_WHAT IS EXPECTED_: Output all the records word for word. Drop the pictures.

Edit tracking data
* * * * * * *

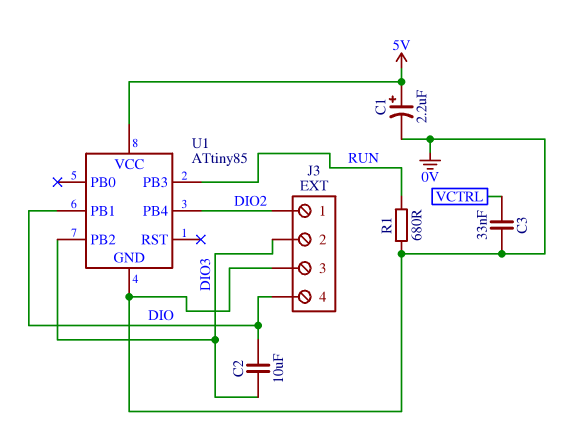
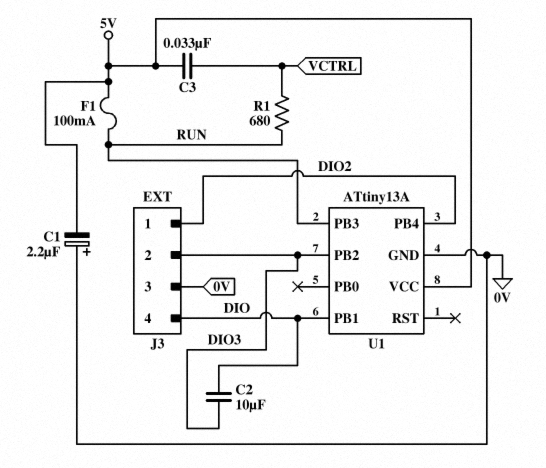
C1: 2.2uF (plus 5V, minus 0V) -> 2.2uF (plus 0V, minus 5V)
C3: 33nF (0V, VCTRL) -> 33nF (5V, VCTRL)
F1: none -> 100mA (5V, RUN)
R1: 680 (0V, RUN) -> 680 (RUN, VCTRL)
U1: ATtiny85 -> ATtiny13A

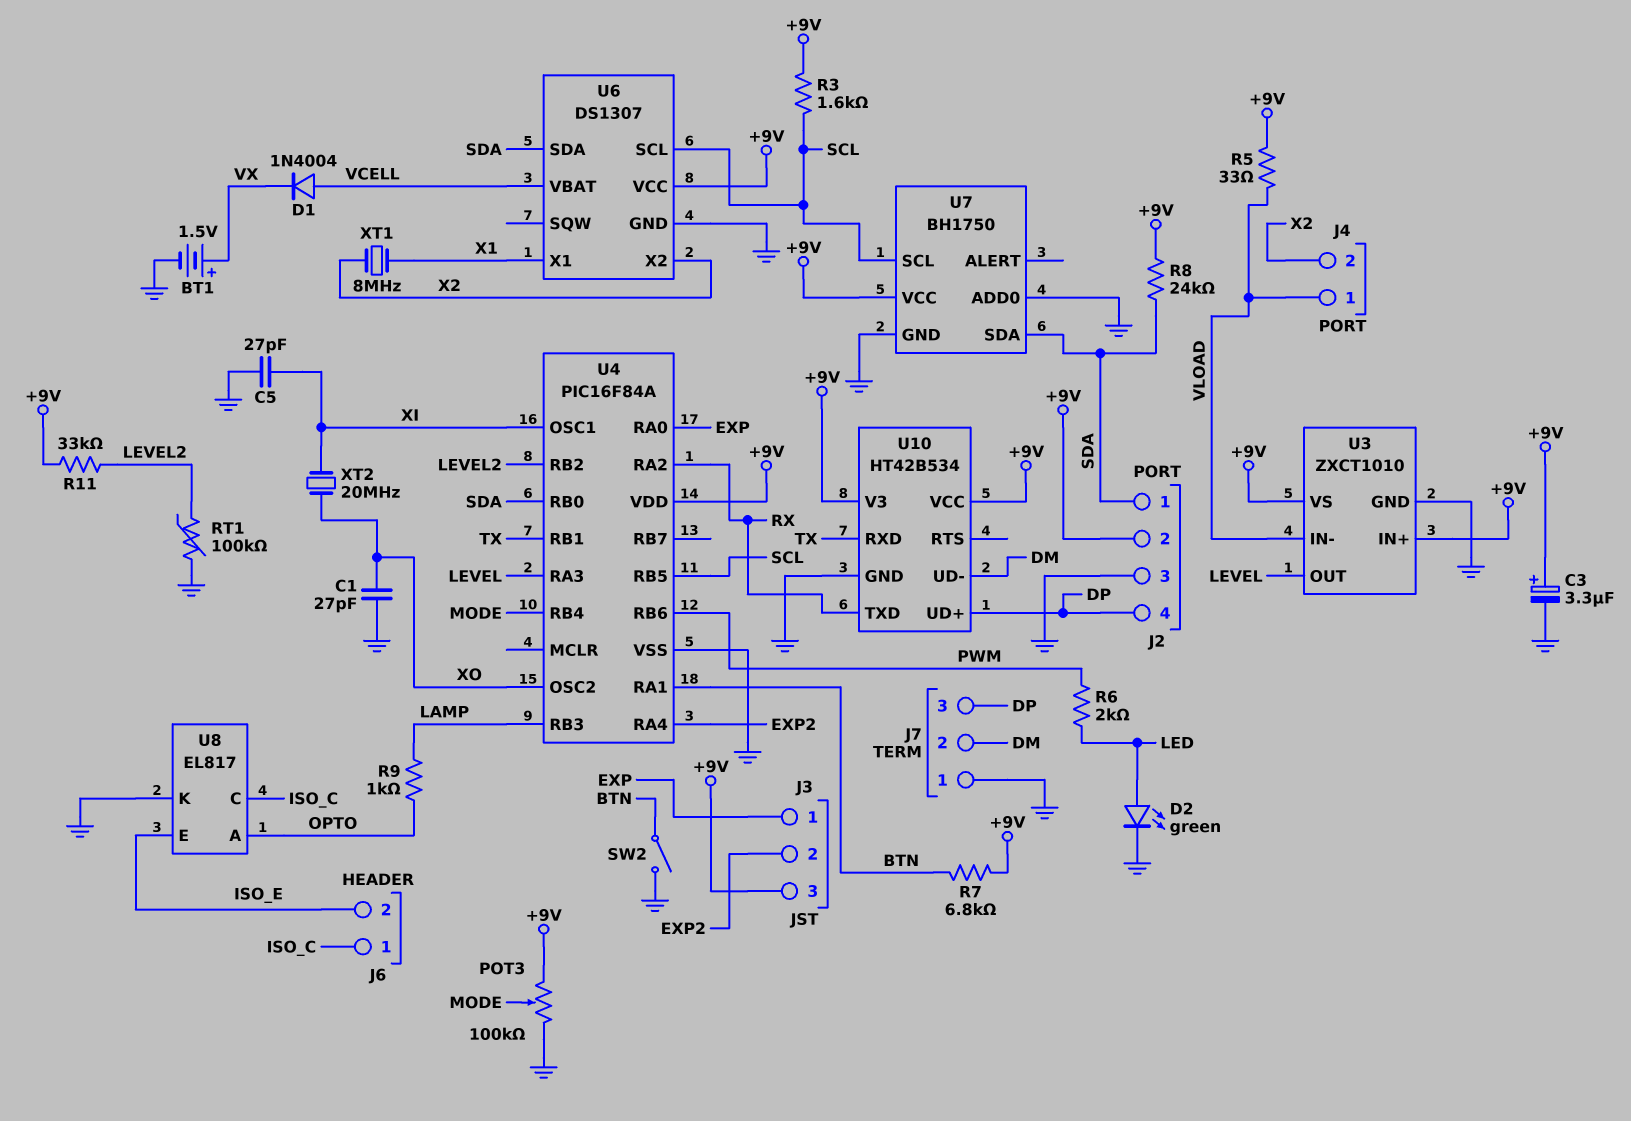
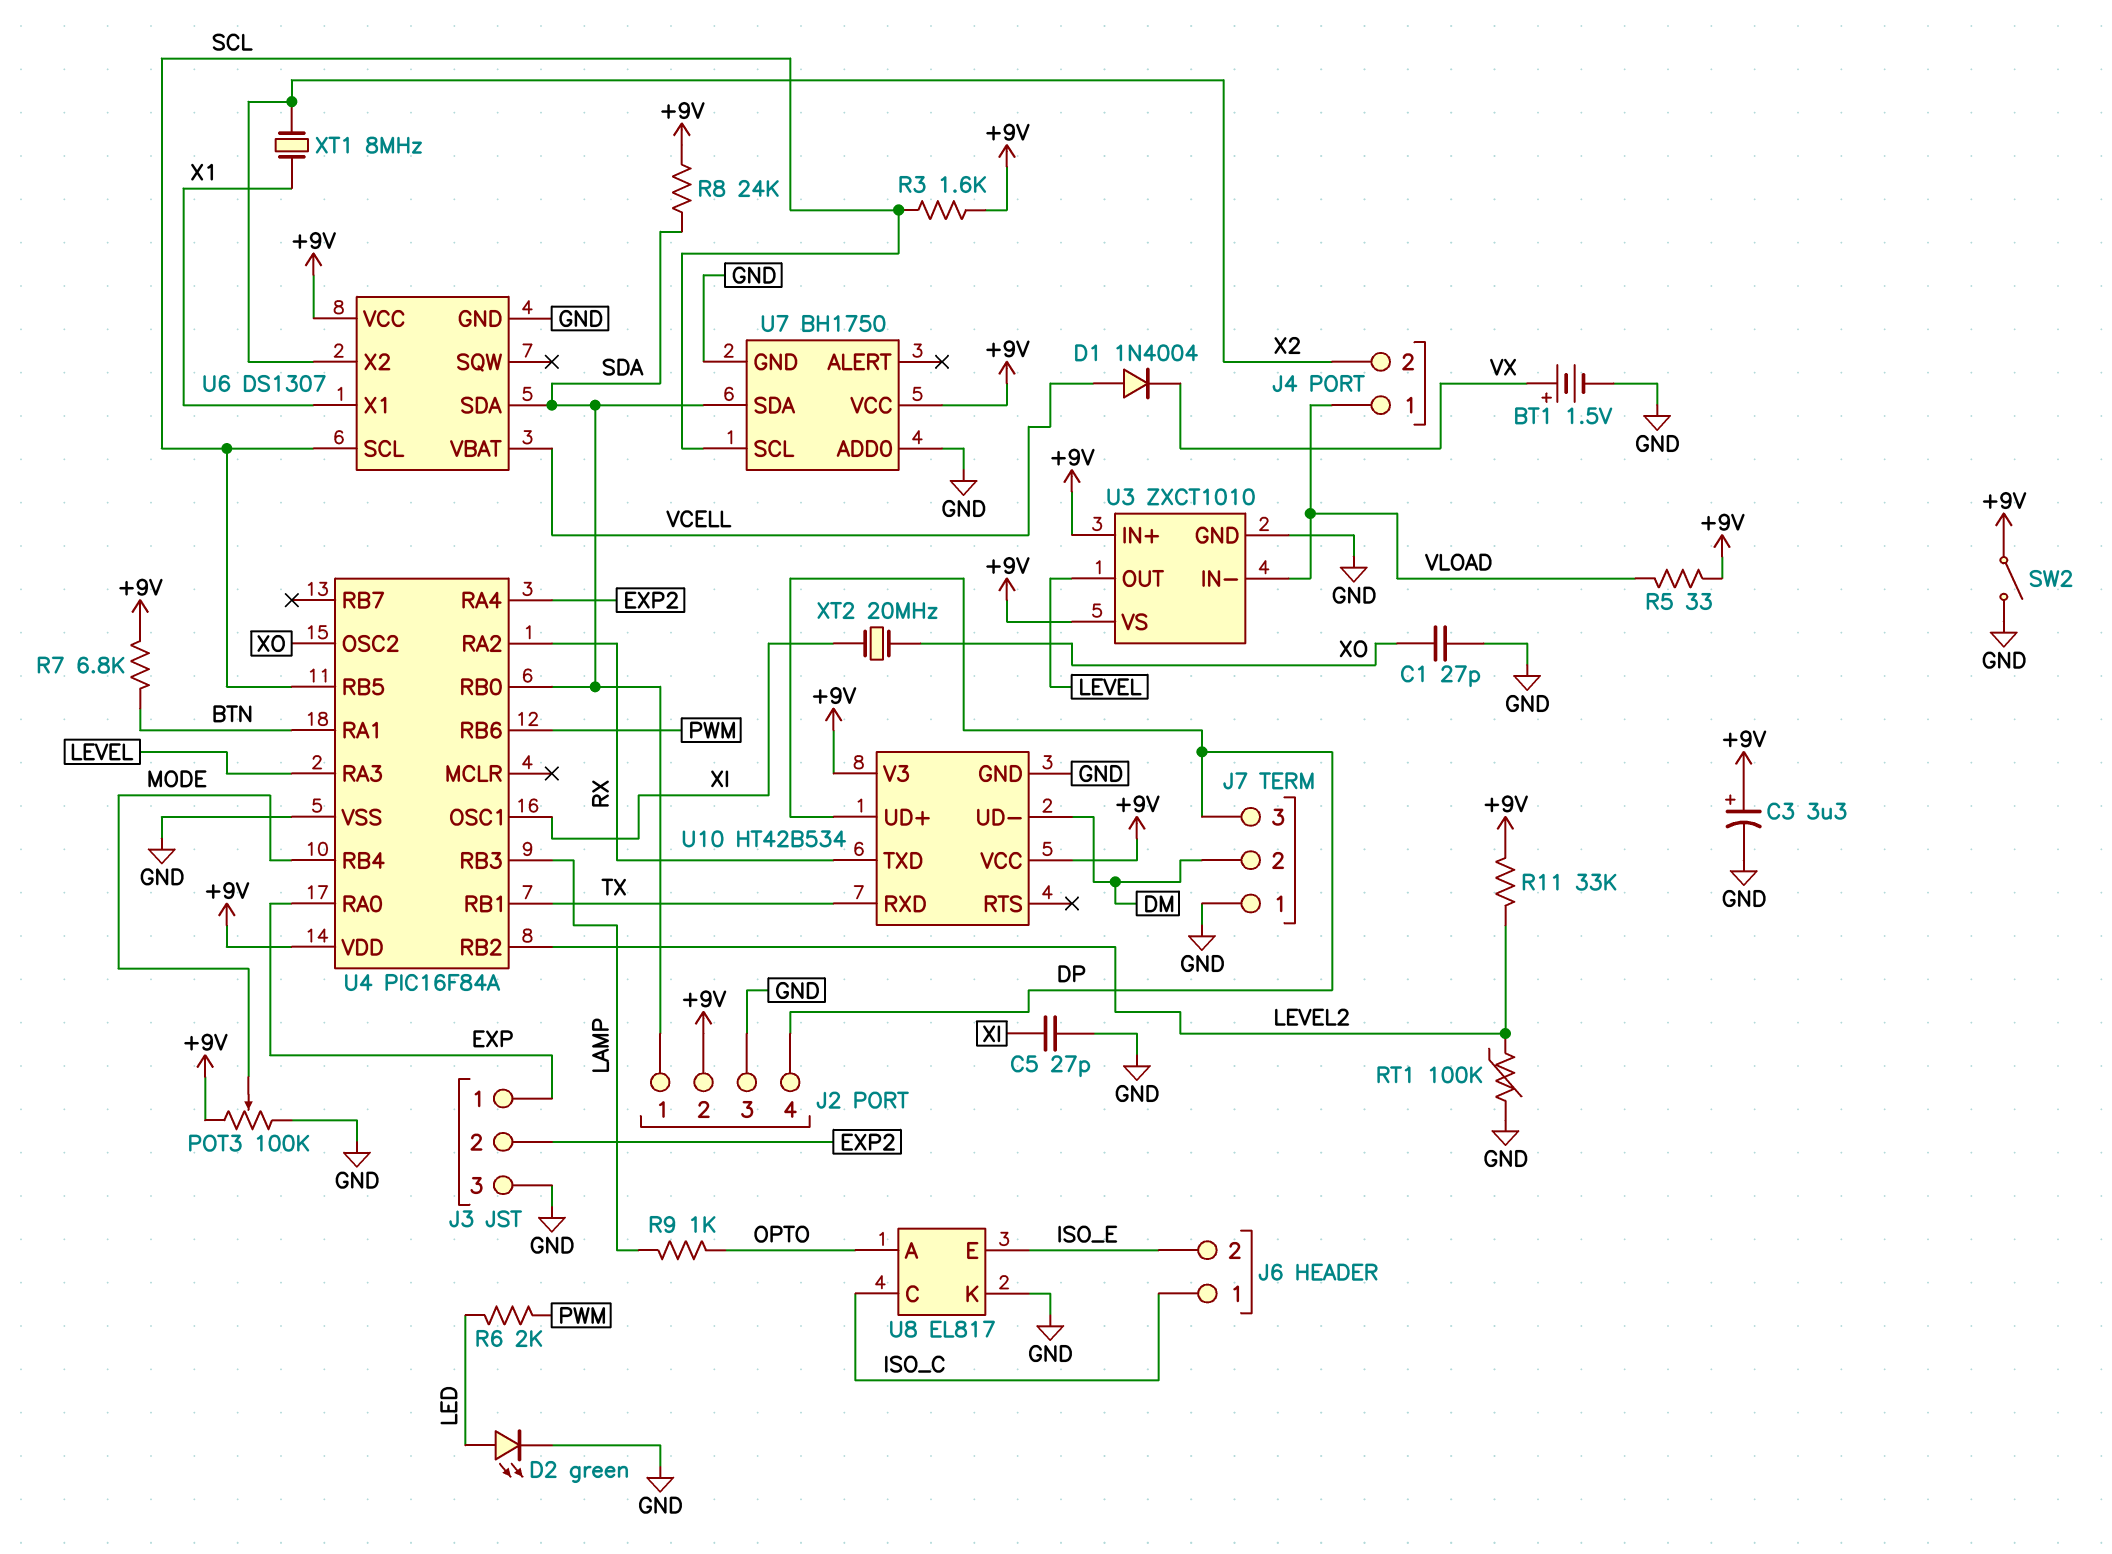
J3 pin 3: +9V -> GND
SW2: switch (BTN, GND) -> switch (+9V, GND)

* * * * * * *

_SOLVED PROBLEM_:
C1: 2.2uF (plus 5V, minus 0V) -> 2.2uF (plus 0V, minus 5V)
C3: 33nF (0V, VCTRL) -> 33nF (5V, VCTRL)
F1: none -> 100mA (5V, RUN)
R1: 680 (0V, RUN) -> 680 (RUN, VCTRL)
U1: ATtiny85 -> ATtiny13A

J3 pin 3: +9V -> GND
SW2: switch (BTN, GND) -> switch (+9V, GND)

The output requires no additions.